EXERCISE DIRECTIONS —
Show all lines of the listing that hold the word "purple".

RECORDED DATA —
#####
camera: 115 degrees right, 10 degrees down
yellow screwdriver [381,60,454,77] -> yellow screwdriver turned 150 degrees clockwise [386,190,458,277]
#####
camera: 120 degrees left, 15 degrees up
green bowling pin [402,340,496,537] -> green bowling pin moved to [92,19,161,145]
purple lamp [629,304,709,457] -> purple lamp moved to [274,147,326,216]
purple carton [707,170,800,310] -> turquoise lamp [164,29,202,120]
#####
WRITTEN RESPONSE —
purple lamp [629,304,709,457] -> purple lamp moved to [274,147,326,216]
purple carton [707,170,800,310] -> turquoise lamp [164,29,202,120]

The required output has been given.